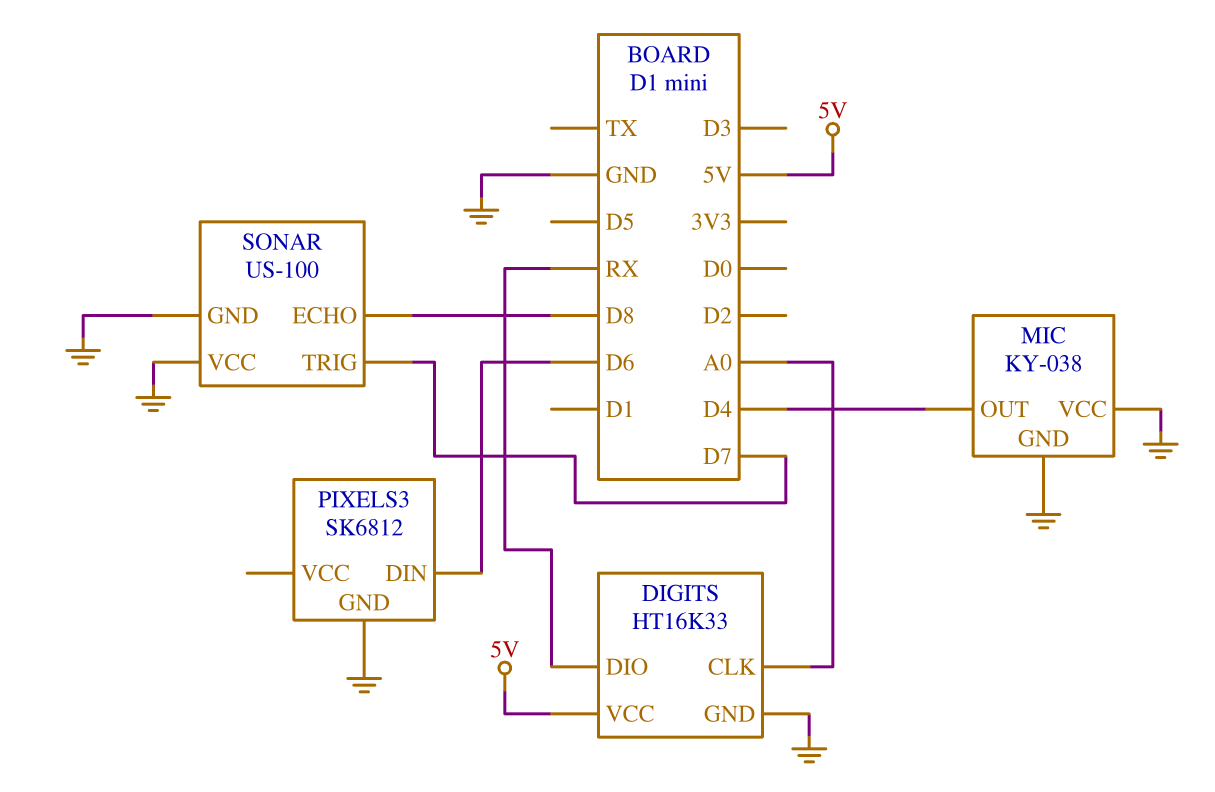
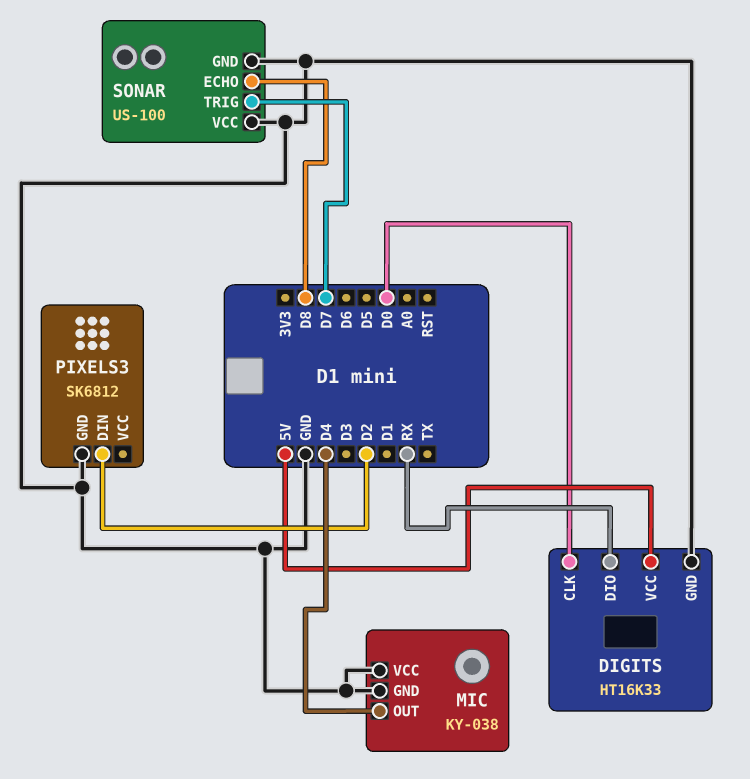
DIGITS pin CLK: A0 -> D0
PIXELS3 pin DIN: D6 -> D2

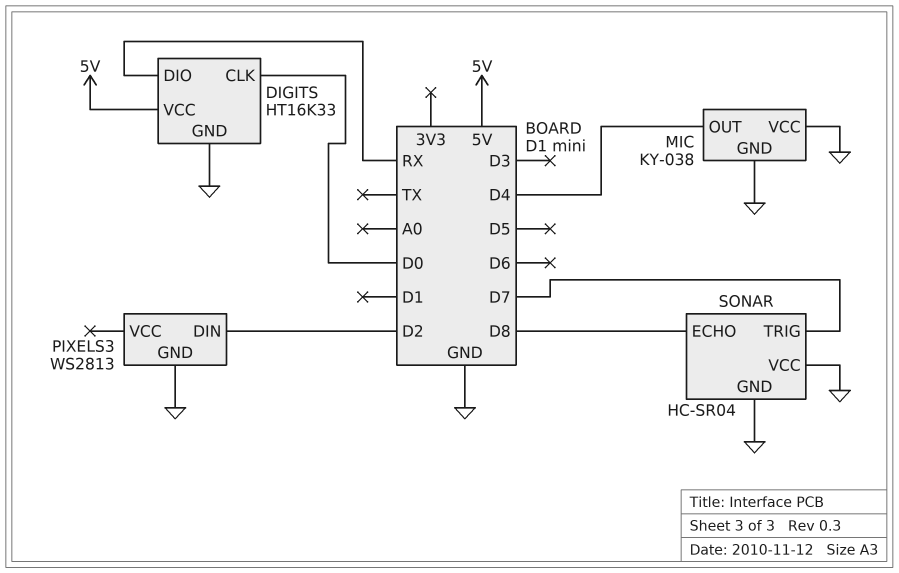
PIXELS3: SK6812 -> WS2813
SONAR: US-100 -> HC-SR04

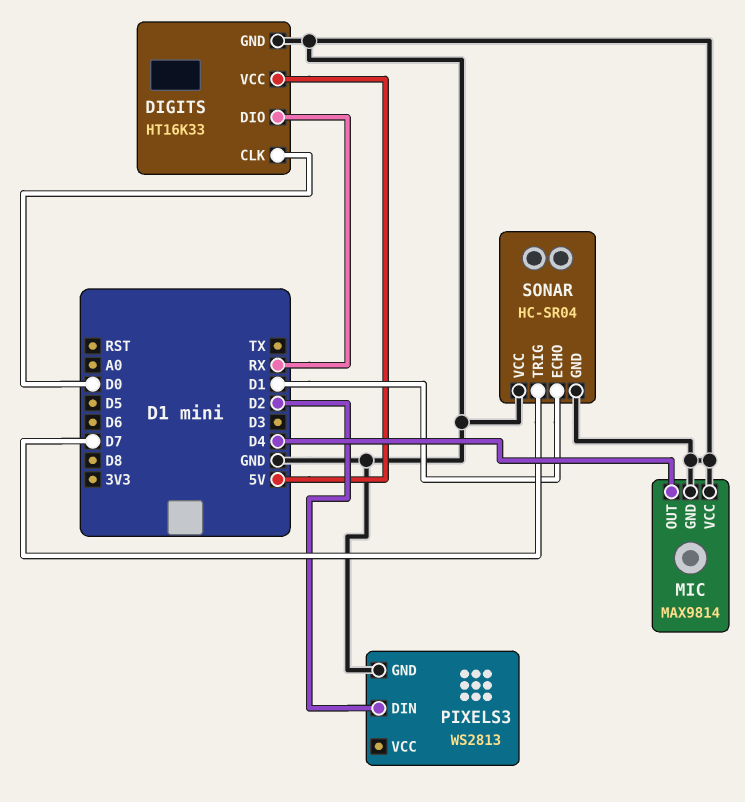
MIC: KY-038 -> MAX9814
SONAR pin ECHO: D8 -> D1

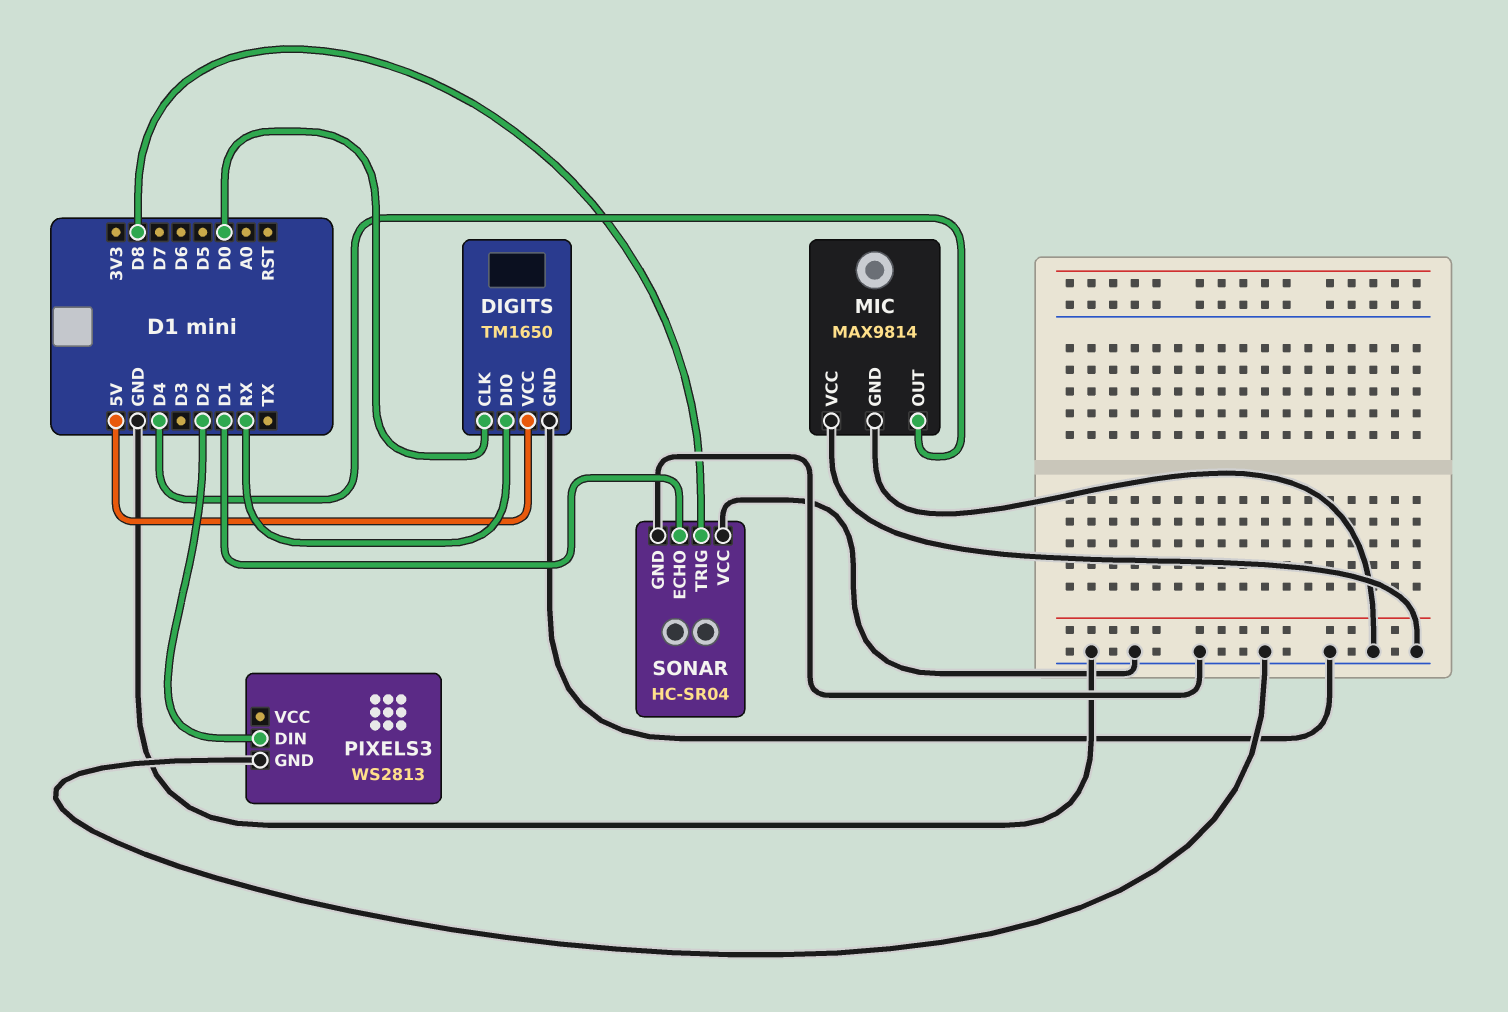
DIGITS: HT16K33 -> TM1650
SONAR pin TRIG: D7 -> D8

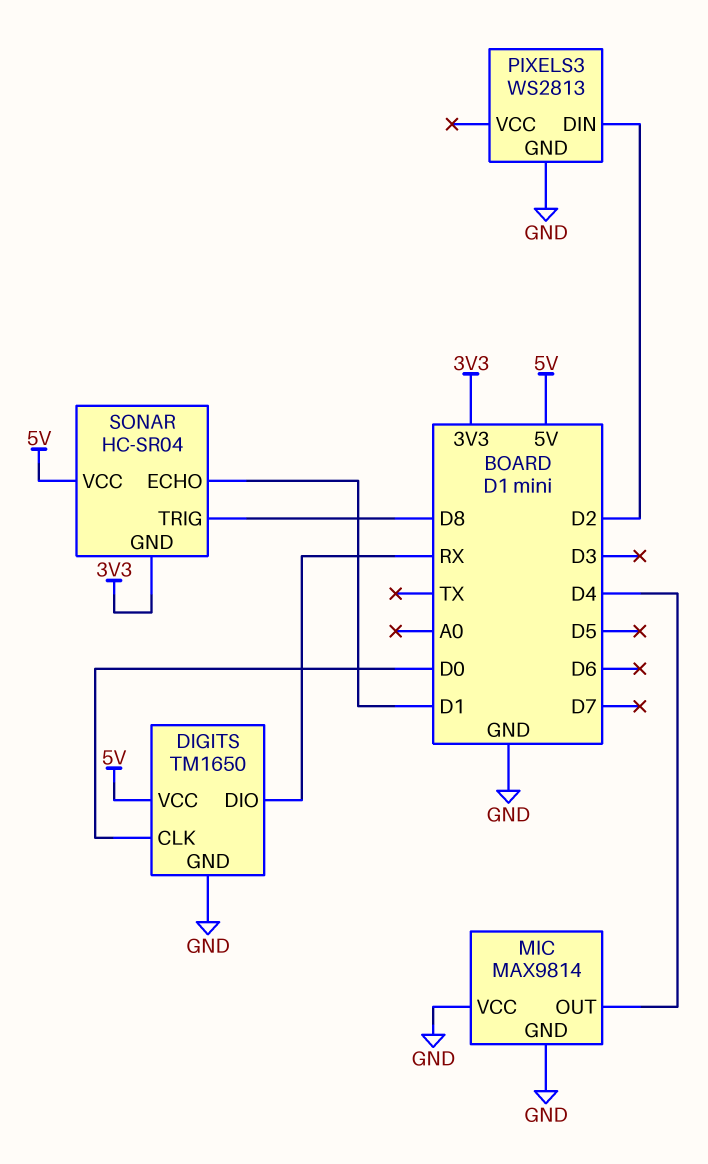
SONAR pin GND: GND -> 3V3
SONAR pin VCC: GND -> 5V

* **Brief**:
All entries should be given again exactly, except that pictures are to be excluded.

* **Written answer**:
DIGITS pin CLK: A0 -> D0
PIXELS3 pin DIN: D6 -> D2

PIXELS3: SK6812 -> WS2813
SONAR: US-100 -> HC-SR04

MIC: KY-038 -> MAX9814
SONAR pin ECHO: D8 -> D1

DIGITS: HT16K33 -> TM1650
SONAR pin TRIG: D7 -> D8

SONAR pin GND: GND -> 3V3
SONAR pin VCC: GND -> 5V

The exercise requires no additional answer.